──────── Input data ────────

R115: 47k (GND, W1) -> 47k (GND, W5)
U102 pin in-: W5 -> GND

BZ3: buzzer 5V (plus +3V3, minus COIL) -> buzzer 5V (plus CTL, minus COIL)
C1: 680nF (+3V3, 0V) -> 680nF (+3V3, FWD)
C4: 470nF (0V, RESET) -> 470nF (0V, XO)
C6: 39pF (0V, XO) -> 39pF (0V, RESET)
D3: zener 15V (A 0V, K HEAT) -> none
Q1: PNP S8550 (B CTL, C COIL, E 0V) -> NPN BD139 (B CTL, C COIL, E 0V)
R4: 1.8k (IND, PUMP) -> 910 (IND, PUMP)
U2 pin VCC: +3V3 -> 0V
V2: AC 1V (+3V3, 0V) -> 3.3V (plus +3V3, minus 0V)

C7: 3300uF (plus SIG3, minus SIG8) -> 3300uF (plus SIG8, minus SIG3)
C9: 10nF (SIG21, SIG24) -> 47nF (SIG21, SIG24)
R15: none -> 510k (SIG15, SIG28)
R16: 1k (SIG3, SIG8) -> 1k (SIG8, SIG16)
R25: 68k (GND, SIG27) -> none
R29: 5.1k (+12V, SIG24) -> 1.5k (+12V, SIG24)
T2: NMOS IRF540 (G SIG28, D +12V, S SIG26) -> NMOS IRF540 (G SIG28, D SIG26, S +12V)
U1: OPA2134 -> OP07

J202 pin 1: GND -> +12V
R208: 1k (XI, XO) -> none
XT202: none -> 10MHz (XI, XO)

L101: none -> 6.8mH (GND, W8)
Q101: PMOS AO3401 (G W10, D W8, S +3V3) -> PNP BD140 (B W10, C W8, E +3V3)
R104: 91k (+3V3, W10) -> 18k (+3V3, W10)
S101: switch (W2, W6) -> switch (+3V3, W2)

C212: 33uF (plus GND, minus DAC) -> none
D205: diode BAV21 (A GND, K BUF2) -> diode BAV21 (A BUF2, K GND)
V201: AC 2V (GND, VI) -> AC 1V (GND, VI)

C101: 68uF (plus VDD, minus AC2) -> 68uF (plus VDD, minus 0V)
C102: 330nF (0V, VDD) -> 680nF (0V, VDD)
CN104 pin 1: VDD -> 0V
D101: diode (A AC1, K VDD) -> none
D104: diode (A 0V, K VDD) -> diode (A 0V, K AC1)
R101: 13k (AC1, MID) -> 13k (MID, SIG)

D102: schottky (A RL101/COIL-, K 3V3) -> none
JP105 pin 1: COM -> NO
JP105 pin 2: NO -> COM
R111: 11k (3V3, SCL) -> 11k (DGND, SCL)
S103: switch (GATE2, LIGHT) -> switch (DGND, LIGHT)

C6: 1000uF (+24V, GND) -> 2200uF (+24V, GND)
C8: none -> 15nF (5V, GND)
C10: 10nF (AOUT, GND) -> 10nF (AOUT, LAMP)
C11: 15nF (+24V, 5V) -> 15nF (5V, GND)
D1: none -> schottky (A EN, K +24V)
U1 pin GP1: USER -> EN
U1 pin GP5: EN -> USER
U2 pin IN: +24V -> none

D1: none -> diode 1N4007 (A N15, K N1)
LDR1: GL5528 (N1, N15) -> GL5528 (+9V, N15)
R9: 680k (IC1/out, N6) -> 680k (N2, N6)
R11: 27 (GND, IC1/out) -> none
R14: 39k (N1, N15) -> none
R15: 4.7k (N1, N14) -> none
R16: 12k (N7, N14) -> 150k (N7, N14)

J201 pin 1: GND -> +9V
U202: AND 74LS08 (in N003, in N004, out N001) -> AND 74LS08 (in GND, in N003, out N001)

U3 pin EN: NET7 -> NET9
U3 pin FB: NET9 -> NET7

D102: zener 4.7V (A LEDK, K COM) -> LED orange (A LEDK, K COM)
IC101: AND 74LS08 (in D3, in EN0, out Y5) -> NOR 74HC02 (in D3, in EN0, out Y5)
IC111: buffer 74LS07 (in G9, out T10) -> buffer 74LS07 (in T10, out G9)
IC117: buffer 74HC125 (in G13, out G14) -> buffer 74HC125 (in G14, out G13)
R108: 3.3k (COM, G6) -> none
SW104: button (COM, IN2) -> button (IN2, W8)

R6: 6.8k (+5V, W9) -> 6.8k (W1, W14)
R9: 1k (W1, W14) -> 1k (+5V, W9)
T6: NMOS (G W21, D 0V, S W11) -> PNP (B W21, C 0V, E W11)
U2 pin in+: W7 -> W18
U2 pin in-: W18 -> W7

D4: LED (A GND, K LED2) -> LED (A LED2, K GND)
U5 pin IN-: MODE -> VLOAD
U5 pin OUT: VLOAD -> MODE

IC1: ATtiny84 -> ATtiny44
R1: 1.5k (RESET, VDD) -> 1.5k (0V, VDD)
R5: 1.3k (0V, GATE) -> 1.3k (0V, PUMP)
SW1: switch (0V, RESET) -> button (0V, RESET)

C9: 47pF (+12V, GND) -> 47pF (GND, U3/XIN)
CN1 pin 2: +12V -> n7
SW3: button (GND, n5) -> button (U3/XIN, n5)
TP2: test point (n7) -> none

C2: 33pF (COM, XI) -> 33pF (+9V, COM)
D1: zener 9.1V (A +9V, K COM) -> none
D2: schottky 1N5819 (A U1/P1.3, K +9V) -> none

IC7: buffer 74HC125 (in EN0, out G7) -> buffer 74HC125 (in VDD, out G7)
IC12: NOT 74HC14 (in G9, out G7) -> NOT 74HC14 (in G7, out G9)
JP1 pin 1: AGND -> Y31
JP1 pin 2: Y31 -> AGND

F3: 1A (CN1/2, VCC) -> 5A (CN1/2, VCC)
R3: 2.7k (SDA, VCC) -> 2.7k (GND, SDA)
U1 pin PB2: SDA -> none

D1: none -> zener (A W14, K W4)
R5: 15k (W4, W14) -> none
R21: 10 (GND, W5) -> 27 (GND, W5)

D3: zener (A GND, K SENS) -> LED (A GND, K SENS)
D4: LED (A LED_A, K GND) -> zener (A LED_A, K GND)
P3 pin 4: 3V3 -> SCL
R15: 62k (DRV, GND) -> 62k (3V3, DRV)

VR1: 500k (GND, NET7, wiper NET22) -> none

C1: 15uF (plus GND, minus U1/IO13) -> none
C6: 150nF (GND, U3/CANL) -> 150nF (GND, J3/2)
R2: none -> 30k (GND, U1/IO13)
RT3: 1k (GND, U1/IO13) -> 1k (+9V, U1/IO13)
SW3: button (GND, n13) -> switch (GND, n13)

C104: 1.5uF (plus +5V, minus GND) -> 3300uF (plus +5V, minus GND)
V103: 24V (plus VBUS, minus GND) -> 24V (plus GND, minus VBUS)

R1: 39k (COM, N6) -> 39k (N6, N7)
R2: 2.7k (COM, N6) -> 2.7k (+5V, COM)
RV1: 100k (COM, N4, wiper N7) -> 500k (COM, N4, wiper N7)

────────

_Activity_.
Give only the number of lines in the preceding material that contain the string "zener".

_Output of the exercise_.
6